Change listing data:
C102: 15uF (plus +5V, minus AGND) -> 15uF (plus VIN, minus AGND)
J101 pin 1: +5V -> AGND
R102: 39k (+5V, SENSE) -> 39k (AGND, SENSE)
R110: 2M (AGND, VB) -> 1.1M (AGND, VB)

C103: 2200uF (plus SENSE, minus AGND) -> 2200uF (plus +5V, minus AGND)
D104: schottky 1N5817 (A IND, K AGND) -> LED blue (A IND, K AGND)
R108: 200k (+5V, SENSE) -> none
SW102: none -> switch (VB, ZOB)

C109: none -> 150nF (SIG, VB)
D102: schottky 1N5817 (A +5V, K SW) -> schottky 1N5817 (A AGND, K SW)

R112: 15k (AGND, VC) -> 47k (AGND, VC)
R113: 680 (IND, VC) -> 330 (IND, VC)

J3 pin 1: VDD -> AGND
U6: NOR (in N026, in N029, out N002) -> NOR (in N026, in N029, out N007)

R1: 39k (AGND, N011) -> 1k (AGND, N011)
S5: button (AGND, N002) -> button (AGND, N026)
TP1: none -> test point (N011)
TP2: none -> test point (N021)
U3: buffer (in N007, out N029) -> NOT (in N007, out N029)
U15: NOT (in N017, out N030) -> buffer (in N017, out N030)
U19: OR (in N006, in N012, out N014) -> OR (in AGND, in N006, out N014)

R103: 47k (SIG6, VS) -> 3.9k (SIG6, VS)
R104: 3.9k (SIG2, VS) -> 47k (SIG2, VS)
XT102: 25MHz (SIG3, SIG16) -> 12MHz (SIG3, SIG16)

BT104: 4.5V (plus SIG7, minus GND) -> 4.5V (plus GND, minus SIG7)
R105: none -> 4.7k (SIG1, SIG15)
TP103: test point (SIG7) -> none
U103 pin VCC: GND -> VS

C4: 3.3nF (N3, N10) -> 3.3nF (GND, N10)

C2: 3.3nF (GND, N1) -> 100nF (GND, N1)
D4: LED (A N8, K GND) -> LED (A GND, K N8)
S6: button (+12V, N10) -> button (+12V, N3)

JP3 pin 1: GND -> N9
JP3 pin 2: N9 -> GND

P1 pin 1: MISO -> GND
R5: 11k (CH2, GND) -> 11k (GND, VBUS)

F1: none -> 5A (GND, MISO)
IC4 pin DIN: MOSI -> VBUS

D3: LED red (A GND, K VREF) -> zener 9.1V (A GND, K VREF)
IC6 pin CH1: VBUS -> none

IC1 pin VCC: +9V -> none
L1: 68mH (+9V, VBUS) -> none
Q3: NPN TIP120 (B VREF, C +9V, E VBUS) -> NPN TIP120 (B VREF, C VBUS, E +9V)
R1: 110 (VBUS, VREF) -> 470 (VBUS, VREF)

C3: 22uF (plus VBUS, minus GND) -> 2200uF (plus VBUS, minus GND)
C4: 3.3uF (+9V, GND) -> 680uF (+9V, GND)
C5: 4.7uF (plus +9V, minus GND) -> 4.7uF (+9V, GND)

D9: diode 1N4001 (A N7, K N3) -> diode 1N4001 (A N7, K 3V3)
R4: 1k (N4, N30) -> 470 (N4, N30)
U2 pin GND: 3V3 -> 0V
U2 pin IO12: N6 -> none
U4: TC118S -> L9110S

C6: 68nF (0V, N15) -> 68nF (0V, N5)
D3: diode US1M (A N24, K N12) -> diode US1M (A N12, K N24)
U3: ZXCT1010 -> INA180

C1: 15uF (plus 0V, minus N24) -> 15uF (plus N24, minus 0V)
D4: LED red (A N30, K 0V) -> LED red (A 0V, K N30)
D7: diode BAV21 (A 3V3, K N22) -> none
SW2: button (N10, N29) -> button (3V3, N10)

Your instructions: Return the lines of the records that include the string "schottky".

The answer:
D104: schottky 1N5817 (A IND, K AGND) -> LED blue (A IND, K AGND)
D102: schottky 1N5817 (A +5V, K SW) -> schottky 1N5817 (A AGND, K SW)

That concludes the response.